[Scene difference descriptions]
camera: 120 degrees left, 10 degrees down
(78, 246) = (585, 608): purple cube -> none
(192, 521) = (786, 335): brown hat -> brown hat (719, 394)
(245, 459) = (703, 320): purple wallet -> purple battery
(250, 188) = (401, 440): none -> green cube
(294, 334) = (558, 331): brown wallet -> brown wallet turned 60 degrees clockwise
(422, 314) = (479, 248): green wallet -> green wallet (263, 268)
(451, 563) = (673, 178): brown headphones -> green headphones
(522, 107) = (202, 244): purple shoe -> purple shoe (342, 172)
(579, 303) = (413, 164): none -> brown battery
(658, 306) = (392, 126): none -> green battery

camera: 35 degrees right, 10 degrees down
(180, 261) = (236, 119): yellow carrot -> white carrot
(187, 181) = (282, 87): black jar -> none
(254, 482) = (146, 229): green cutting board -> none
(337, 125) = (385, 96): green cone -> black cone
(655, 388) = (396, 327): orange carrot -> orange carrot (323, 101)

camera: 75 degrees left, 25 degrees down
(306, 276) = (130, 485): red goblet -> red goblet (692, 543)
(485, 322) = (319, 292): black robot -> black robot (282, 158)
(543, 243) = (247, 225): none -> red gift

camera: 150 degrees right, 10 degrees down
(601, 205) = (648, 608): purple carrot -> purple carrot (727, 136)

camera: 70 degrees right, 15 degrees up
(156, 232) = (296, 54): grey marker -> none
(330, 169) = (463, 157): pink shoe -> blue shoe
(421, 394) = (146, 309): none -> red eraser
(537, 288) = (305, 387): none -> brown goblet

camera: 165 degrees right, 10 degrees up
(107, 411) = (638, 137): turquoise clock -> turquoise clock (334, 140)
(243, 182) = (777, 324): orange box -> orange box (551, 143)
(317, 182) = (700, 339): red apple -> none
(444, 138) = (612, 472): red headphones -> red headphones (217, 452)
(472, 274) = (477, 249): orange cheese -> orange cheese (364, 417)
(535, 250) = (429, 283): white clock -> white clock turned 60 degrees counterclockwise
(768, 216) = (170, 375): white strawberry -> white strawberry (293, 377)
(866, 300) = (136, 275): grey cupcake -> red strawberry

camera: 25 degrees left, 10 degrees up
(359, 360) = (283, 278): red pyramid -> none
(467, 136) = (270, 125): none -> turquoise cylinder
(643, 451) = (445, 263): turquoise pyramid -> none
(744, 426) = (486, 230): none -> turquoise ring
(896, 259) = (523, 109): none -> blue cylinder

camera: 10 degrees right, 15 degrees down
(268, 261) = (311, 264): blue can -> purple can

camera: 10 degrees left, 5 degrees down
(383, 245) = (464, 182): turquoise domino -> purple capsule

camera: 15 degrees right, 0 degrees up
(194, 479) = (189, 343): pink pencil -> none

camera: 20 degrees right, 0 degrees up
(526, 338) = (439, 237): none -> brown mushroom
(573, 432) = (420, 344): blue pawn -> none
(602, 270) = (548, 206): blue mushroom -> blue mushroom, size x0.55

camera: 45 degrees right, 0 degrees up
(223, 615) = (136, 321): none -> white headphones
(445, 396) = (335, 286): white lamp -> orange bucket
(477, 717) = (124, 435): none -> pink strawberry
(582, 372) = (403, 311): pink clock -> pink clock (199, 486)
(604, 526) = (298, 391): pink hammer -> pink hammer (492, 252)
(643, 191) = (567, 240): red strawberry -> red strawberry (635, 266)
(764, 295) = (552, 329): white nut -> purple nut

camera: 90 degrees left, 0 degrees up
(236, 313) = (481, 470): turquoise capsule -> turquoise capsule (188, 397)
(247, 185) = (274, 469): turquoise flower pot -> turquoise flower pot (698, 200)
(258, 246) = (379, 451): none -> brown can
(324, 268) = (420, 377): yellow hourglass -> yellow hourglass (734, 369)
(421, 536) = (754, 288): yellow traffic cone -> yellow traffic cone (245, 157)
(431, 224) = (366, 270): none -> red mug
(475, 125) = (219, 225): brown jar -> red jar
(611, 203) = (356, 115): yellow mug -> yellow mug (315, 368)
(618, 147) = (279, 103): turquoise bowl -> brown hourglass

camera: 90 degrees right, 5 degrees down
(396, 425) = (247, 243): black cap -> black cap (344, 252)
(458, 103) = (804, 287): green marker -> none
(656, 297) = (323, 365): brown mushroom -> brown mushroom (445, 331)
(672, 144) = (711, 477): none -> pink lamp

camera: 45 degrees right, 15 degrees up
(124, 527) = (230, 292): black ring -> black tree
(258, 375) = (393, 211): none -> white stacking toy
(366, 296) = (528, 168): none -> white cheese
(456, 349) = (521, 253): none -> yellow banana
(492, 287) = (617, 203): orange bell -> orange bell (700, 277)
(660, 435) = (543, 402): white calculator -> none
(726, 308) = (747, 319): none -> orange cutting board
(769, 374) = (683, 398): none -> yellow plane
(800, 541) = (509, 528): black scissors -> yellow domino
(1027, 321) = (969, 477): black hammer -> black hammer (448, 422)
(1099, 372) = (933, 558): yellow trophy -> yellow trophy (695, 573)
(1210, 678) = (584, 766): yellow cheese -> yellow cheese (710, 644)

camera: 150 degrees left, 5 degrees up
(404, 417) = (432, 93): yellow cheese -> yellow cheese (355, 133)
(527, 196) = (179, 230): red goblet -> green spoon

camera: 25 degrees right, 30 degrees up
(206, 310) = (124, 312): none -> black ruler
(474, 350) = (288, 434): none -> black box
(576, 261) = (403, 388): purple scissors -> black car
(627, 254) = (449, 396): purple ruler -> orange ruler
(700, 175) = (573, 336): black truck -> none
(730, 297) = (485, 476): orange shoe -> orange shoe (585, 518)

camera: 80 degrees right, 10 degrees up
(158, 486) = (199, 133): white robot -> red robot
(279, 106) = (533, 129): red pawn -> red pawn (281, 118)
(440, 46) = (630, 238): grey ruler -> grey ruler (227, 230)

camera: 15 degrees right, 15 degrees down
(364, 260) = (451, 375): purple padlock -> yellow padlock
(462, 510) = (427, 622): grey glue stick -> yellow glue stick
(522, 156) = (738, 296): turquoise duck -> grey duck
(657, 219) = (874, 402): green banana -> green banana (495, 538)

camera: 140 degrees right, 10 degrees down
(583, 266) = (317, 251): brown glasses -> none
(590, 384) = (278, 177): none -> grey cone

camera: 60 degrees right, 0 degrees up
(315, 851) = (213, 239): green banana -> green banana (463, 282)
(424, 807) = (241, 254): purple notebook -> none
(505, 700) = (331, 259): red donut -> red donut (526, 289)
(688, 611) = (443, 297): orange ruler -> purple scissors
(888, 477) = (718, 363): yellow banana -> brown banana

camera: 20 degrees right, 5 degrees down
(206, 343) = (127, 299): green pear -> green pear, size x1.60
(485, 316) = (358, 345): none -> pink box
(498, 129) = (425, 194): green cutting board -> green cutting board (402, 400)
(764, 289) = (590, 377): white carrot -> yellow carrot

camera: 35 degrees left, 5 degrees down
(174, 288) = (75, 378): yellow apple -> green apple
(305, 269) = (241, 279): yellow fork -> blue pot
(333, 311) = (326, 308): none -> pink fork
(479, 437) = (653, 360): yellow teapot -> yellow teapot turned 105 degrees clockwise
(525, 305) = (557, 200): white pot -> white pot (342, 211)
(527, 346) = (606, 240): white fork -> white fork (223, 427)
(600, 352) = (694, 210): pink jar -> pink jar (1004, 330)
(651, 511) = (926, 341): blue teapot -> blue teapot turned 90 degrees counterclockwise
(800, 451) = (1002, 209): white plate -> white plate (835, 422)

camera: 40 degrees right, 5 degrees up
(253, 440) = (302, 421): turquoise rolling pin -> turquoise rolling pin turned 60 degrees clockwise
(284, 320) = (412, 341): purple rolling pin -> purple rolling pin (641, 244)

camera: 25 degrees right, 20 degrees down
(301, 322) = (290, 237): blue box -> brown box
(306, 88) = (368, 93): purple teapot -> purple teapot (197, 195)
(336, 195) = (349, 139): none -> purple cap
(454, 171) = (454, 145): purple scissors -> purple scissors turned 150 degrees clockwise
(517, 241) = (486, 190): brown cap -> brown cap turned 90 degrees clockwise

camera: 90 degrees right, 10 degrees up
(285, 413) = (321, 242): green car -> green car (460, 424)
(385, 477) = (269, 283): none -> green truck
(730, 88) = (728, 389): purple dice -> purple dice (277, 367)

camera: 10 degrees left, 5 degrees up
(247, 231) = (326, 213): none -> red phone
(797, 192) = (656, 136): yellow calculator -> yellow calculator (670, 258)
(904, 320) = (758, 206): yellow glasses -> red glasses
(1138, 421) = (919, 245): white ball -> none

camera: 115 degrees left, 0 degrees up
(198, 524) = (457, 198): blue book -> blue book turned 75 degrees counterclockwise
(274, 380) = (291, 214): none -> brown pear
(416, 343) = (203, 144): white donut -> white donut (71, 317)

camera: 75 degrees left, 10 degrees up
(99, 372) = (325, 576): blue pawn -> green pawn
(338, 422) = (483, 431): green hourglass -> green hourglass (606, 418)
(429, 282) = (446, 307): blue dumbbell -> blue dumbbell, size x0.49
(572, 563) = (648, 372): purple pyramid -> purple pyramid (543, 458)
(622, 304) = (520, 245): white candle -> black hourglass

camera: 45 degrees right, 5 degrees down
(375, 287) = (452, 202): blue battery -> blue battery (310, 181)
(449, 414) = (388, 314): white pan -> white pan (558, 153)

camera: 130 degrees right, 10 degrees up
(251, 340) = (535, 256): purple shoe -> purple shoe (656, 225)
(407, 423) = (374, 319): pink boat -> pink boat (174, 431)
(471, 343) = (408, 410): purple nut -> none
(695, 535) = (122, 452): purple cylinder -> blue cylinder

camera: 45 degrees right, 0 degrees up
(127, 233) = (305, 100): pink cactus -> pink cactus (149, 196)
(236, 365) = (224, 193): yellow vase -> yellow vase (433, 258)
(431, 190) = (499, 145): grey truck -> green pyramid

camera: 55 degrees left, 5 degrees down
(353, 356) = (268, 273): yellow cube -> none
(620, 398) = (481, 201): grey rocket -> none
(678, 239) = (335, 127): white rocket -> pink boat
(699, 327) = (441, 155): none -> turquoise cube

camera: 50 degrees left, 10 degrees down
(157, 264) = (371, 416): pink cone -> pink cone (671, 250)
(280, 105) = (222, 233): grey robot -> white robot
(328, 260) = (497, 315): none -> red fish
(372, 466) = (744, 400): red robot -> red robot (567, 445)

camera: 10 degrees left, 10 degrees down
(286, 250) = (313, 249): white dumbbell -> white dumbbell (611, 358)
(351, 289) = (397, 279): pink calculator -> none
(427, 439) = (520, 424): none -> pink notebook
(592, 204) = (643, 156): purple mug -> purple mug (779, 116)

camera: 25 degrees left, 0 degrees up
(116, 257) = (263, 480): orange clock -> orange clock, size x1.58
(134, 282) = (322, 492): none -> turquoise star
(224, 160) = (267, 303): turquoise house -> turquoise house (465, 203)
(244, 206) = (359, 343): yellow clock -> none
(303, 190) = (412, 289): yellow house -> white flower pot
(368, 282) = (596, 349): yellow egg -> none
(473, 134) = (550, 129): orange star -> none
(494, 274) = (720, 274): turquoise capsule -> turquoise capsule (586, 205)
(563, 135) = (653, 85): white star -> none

▶ **What is needed**: For this task, write out exactly the lines of the entries above, starting at the line with "(700, 175) = (573, 336): black truck -> none" and ending at the line with "(498, 129) = (425, 194): green", both included, and no others.

▶ **Output**:
(700, 175) = (573, 336): black truck -> none
(730, 297) = (485, 476): orange shoe -> orange shoe (585, 518)

camera: 80 degrees right, 10 degrees up
(158, 486) = (199, 133): white robot -> red robot
(279, 106) = (533, 129): red pawn -> red pawn (281, 118)
(440, 46) = (630, 238): grey ruler -> grey ruler (227, 230)

camera: 15 degrees right, 15 degrees down
(364, 260) = (451, 375): purple padlock -> yellow padlock
(462, 510) = (427, 622): grey glue stick -> yellow glue stick
(522, 156) = (738, 296): turquoise duck -> grey duck
(657, 219) = (874, 402): green banana -> green banana (495, 538)

camera: 140 degrees right, 10 degrees down
(583, 266) = (317, 251): brown glasses -> none
(590, 384) = (278, 177): none -> grey cone

camera: 60 degrees right, 0 degrees up
(315, 851) = (213, 239): green banana -> green banana (463, 282)
(424, 807) = (241, 254): purple notebook -> none
(505, 700) = (331, 259): red donut -> red donut (526, 289)
(688, 611) = (443, 297): orange ruler -> purple scissors
(888, 477) = (718, 363): yellow banana -> brown banana

camera: 20 degrees right, 5 degrees down
(206, 343) = (127, 299): green pear -> green pear, size x1.60
(485, 316) = (358, 345): none -> pink box
(498, 129) = (425, 194): green cutting board -> green cutting board (402, 400)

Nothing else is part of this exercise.